▸ **EXERCISE DIRECTIONS**
Scan the records below for the line containing "nothing => orange carton [147,257]" and the line containing "crimson toy strawberry [372,301]". Copy both, plus every line between, exactly.

▸ **DATA FOR THIS EXERCISE**
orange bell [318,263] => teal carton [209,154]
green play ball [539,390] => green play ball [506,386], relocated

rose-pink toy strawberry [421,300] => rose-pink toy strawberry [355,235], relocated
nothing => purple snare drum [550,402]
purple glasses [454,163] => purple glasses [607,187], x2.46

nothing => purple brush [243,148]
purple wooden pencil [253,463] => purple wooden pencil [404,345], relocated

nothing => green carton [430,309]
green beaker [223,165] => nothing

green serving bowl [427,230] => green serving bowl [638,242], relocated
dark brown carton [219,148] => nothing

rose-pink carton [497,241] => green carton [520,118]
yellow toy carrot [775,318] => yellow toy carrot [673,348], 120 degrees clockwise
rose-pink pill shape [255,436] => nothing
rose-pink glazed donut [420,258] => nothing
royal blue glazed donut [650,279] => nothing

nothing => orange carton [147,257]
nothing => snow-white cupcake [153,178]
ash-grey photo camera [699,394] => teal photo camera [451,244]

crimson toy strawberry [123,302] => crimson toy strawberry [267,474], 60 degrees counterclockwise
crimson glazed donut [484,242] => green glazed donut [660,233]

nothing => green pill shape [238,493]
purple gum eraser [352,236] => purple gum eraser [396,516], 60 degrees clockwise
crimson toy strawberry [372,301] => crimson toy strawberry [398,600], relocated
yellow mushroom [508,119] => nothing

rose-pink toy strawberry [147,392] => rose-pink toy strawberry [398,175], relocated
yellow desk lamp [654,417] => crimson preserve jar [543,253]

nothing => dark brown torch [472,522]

▸ **SOLUTION FOR THIS EXERCISE**
nothing => orange carton [147,257]
nothing => snow-white cupcake [153,178]
ash-grey photo camera [699,394] => teal photo camera [451,244]

crimson toy strawberry [123,302] => crimson toy strawberry [267,474], 60 degrees counterclockwise
crimson glazed donut [484,242] => green glazed donut [660,233]

nothing => green pill shape [238,493]
purple gum eraser [352,236] => purple gum eraser [396,516], 60 degrees clockwise
crimson toy strawberry [372,301] => crimson toy strawberry [398,600], relocated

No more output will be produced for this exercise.